BEGIN Data records
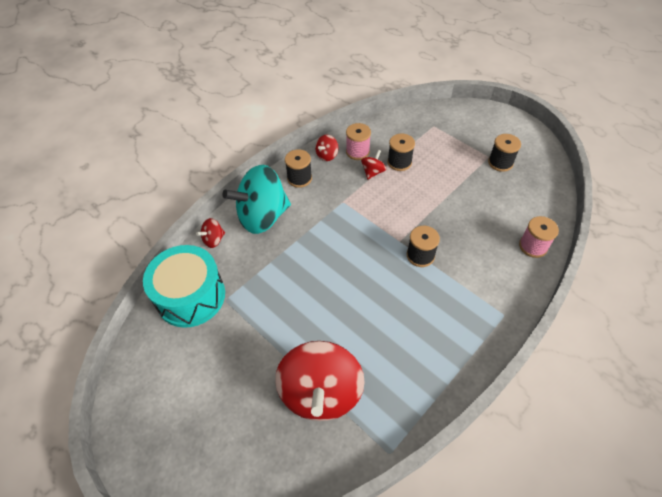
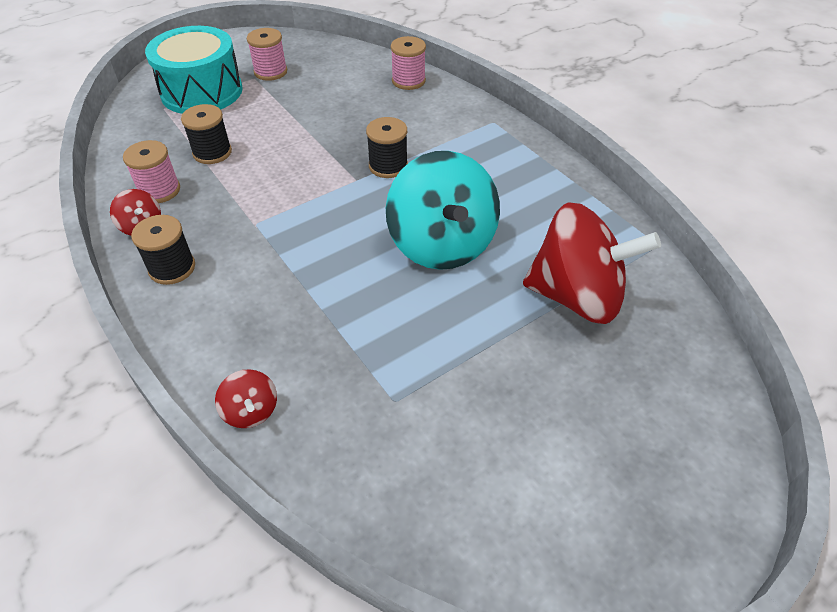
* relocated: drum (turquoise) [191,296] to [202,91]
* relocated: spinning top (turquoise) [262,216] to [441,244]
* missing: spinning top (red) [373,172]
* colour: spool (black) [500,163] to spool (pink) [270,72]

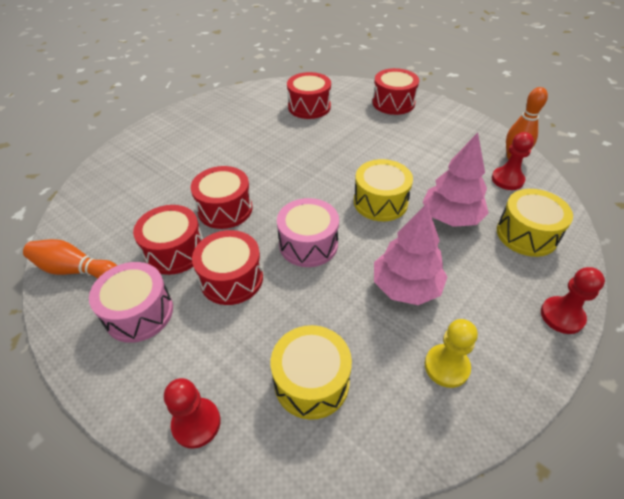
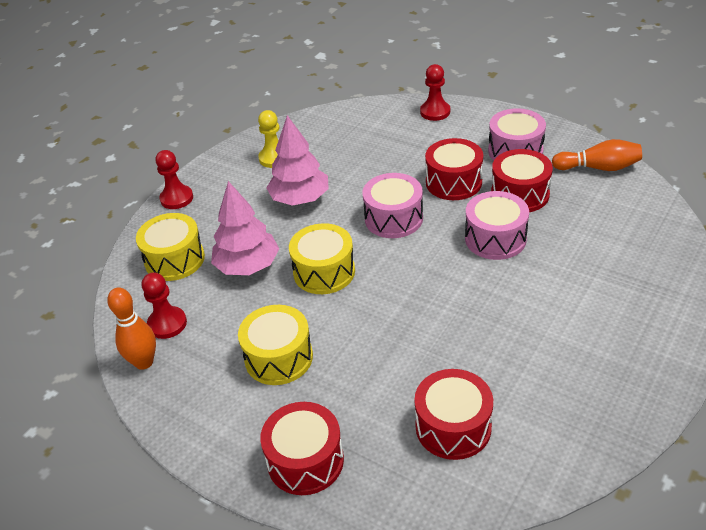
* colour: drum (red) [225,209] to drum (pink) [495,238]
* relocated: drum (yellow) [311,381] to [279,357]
END Data records
* **Try it**
Everything in the listing above, apart from its pictures, must be repeated exactly.

* **Output**
* relocated: drum (turquoise) [191,296] to [202,91]
* relocated: spinning top (turquoise) [262,216] to [441,244]
* missing: spinning top (red) [373,172]
* colour: spool (black) [500,163] to spool (pink) [270,72]

* colour: drum (red) [225,209] to drum (pink) [495,238]
* relocated: drum (yellow) [311,381] to [279,357]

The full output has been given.